Count how many lines of the data include "degrees". The answer is that number and nothing else.

* **GIVEN DATA**
Segment Open

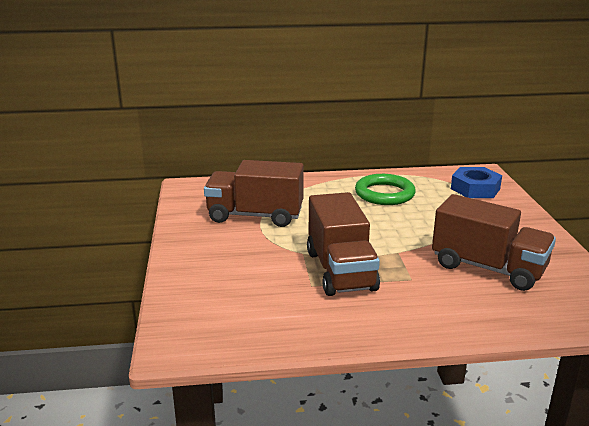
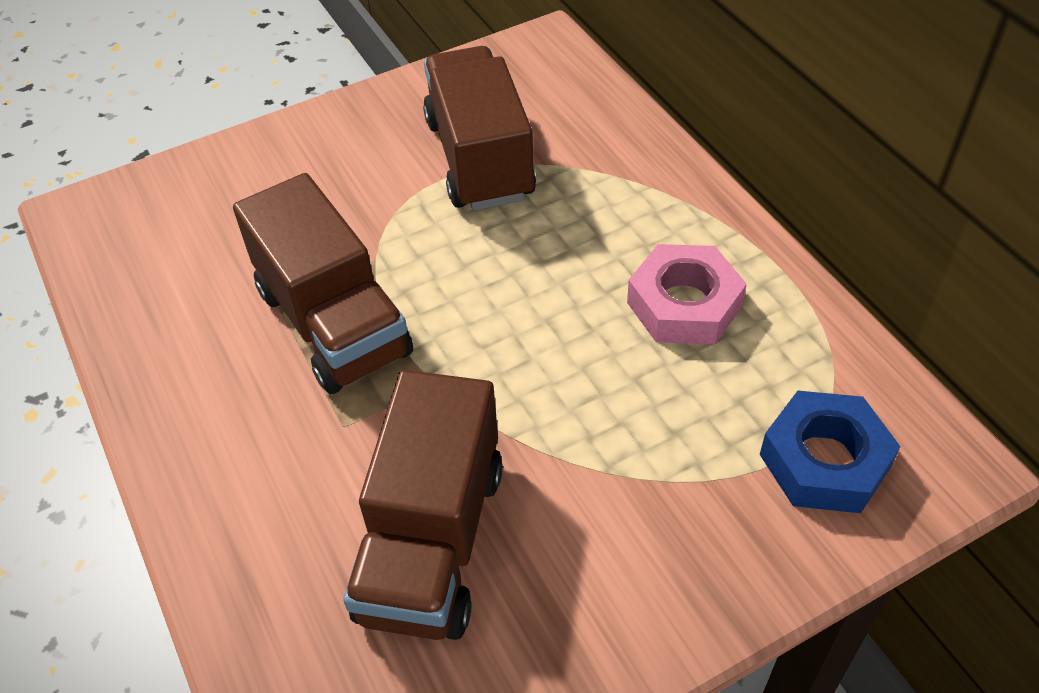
camera: 70 degrees right, 25 degrees up
(341, 271) = (334, 322): brown truck -> brown truck turned 90 degrees counterclockwise
(384, 194) = (684, 304): green ring -> pink nut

Segment Closed

* **COMPLETED TASK**
2